Exercise description: A faithful, complete copy of the entries is the sole expected answer.

Available data:
--------

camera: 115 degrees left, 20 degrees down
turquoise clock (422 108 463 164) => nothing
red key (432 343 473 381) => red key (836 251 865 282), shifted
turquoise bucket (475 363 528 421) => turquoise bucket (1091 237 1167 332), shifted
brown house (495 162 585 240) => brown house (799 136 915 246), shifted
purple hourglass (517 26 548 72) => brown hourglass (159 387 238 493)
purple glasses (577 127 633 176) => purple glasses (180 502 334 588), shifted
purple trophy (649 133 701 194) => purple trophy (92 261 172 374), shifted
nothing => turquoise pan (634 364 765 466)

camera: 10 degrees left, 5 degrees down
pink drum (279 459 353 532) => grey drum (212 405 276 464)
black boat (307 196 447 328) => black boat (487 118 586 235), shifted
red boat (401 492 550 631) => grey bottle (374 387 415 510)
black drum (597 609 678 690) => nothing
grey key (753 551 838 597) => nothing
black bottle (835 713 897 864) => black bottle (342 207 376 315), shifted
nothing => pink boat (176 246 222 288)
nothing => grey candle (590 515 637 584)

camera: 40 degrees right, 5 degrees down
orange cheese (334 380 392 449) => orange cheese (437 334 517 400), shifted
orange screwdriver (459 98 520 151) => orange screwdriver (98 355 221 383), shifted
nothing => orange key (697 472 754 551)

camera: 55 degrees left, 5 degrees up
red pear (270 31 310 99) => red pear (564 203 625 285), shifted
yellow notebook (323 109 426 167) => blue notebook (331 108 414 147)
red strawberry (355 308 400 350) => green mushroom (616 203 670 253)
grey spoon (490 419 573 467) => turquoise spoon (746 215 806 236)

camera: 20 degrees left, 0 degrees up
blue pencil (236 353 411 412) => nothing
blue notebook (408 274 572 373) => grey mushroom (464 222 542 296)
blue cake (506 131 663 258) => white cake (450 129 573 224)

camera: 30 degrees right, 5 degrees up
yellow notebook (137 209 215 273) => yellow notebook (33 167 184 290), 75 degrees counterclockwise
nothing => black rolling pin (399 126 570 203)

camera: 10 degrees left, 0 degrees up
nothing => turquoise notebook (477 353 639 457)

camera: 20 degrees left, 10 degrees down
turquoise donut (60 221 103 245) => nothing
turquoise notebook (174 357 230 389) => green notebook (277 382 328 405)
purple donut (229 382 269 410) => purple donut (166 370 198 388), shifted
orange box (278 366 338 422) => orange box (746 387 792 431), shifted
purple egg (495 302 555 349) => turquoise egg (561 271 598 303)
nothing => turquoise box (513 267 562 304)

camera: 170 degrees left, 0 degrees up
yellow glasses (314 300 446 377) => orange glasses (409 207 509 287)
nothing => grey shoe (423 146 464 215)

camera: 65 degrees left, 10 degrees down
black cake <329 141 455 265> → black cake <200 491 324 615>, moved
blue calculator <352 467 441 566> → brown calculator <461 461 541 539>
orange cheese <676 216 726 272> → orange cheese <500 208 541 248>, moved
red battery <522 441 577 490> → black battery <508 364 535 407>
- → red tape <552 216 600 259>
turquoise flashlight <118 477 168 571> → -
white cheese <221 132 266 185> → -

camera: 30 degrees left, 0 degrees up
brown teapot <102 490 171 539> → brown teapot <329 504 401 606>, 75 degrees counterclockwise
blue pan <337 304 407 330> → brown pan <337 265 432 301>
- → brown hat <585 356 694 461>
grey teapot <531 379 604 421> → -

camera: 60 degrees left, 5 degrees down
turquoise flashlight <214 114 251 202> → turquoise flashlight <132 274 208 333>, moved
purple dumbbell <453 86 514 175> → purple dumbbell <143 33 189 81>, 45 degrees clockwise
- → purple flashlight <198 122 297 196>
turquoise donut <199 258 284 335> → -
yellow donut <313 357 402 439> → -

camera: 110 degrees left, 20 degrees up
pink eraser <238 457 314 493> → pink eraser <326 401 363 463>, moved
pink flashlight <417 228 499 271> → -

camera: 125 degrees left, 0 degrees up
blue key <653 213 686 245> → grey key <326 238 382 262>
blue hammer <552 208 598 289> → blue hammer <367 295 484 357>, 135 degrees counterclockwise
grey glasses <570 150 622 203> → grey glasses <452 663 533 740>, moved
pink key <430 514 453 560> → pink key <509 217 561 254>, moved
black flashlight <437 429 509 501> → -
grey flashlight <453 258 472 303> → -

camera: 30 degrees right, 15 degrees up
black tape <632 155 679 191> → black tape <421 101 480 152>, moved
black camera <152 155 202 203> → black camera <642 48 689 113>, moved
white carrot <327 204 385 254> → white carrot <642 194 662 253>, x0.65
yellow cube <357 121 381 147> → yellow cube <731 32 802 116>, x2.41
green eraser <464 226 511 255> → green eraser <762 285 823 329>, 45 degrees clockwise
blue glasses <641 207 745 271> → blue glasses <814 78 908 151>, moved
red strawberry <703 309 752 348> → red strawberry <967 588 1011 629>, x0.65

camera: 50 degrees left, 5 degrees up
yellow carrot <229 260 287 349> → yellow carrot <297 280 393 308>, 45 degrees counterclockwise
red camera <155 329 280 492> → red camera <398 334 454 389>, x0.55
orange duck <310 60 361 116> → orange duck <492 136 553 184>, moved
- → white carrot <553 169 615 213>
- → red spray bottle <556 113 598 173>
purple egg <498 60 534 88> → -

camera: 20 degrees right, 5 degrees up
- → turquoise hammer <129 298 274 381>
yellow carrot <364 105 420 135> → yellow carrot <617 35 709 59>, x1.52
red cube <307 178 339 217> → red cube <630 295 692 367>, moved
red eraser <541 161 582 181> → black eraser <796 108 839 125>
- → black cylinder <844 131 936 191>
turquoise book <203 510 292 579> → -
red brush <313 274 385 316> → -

--------

Task output:
camera: 115 degrees left, 20 degrees down
turquoise clock (422 108 463 164) => nothing
red key (432 343 473 381) => red key (836 251 865 282), shifted
turquoise bucket (475 363 528 421) => turquoise bucket (1091 237 1167 332), shifted
brown house (495 162 585 240) => brown house (799 136 915 246), shifted
purple hourglass (517 26 548 72) => brown hourglass (159 387 238 493)
purple glasses (577 127 633 176) => purple glasses (180 502 334 588), shifted
purple trophy (649 133 701 194) => purple trophy (92 261 172 374), shifted
nothing => turquoise pan (634 364 765 466)

camera: 10 degrees left, 5 degrees down
pink drum (279 459 353 532) => grey drum (212 405 276 464)
black boat (307 196 447 328) => black boat (487 118 586 235), shifted
red boat (401 492 550 631) => grey bottle (374 387 415 510)
black drum (597 609 678 690) => nothing
grey key (753 551 838 597) => nothing
black bottle (835 713 897 864) => black bottle (342 207 376 315), shifted
nothing => pink boat (176 246 222 288)
nothing => grey candle (590 515 637 584)

camera: 40 degrees right, 5 degrees down
orange cheese (334 380 392 449) => orange cheese (437 334 517 400), shifted
orange screwdriver (459 98 520 151) => orange screwdriver (98 355 221 383), shifted
nothing => orange key (697 472 754 551)

camera: 55 degrees left, 5 degrees up
red pear (270 31 310 99) => red pear (564 203 625 285), shifted
yellow notebook (323 109 426 167) => blue notebook (331 108 414 147)
red strawberry (355 308 400 350) => green mushroom (616 203 670 253)
grey spoon (490 419 573 467) => turquoise spoon (746 215 806 236)

camera: 20 degrees left, 0 degrees up
blue pencil (236 353 411 412) => nothing
blue notebook (408 274 572 373) => grey mushroom (464 222 542 296)
blue cake (506 131 663 258) => white cake (450 129 573 224)

camera: 30 degrees right, 5 degrees up
yellow notebook (137 209 215 273) => yellow notebook (33 167 184 290), 75 degrees counterclockwise
nothing => black rolling pin (399 126 570 203)

camera: 10 degrees left, 0 degrees up
nothing => turquoise notebook (477 353 639 457)

camera: 20 degrees left, 10 degrees down
turquoise donut (60 221 103 245) => nothing
turquoise notebook (174 357 230 389) => green notebook (277 382 328 405)
purple donut (229 382 269 410) => purple donut (166 370 198 388), shifted
orange box (278 366 338 422) => orange box (746 387 792 431), shifted
purple egg (495 302 555 349) => turquoise egg (561 271 598 303)
nothing => turquoise box (513 267 562 304)

camera: 170 degrees left, 0 degrees up
yellow glasses (314 300 446 377) => orange glasses (409 207 509 287)
nothing => grey shoe (423 146 464 215)

camera: 65 degrees left, 10 degrees down
black cake <329 141 455 265> → black cake <200 491 324 615>, moved
blue calculator <352 467 441 566> → brown calculator <461 461 541 539>
orange cheese <676 216 726 272> → orange cheese <500 208 541 248>, moved
red battery <522 441 577 490> → black battery <508 364 535 407>
- → red tape <552 216 600 259>
turquoise flashlight <118 477 168 571> → -
white cheese <221 132 266 185> → -

camera: 30 degrees left, 0 degrees up
brown teapot <102 490 171 539> → brown teapot <329 504 401 606>, 75 degrees counterclockwise
blue pan <337 304 407 330> → brown pan <337 265 432 301>
- → brown hat <585 356 694 461>
grey teapot <531 379 604 421> → -

camera: 60 degrees left, 5 degrees down
turquoise flashlight <214 114 251 202> → turquoise flashlight <132 274 208 333>, moved
purple dumbbell <453 86 514 175> → purple dumbbell <143 33 189 81>, 45 degrees clockwise
- → purple flashlight <198 122 297 196>
turquoise donut <199 258 284 335> → -
yellow donut <313 357 402 439> → -

camera: 110 degrees left, 20 degrees up
pink eraser <238 457 314 493> → pink eraser <326 401 363 463>, moved
pink flashlight <417 228 499 271> → -

camera: 125 degrees left, 0 degrees up
blue key <653 213 686 245> → grey key <326 238 382 262>
blue hammer <552 208 598 289> → blue hammer <367 295 484 357>, 135 degrees counterclockwise
grey glasses <570 150 622 203> → grey glasses <452 663 533 740>, moved
pink key <430 514 453 560> → pink key <509 217 561 254>, moved
black flashlight <437 429 509 501> → -
grey flashlight <453 258 472 303> → -

camera: 30 degrees right, 15 degrees up
black tape <632 155 679 191> → black tape <421 101 480 152>, moved
black camera <152 155 202 203> → black camera <642 48 689 113>, moved
white carrot <327 204 385 254> → white carrot <642 194 662 253>, x0.65
yellow cube <357 121 381 147> → yellow cube <731 32 802 116>, x2.41
green eraser <464 226 511 255> → green eraser <762 285 823 329>, 45 degrees clockwise
blue glasses <641 207 745 271> → blue glasses <814 78 908 151>, moved
red strawberry <703 309 752 348> → red strawberry <967 588 1011 629>, x0.65

camera: 50 degrees left, 5 degrees up
yellow carrot <229 260 287 349> → yellow carrot <297 280 393 308>, 45 degrees counterclockwise
red camera <155 329 280 492> → red camera <398 334 454 389>, x0.55
orange duck <310 60 361 116> → orange duck <492 136 553 184>, moved
- → white carrot <553 169 615 213>
- → red spray bottle <556 113 598 173>
purple egg <498 60 534 88> → -

camera: 20 degrees right, 5 degrees up
- → turquoise hammer <129 298 274 381>
yellow carrot <364 105 420 135> → yellow carrot <617 35 709 59>, x1.52
red cube <307 178 339 217> → red cube <630 295 692 367>, moved
red eraser <541 161 582 181> → black eraser <796 108 839 125>
- → black cylinder <844 131 936 191>
turquoise book <203 510 292 579> → -
red brush <313 274 385 316> → -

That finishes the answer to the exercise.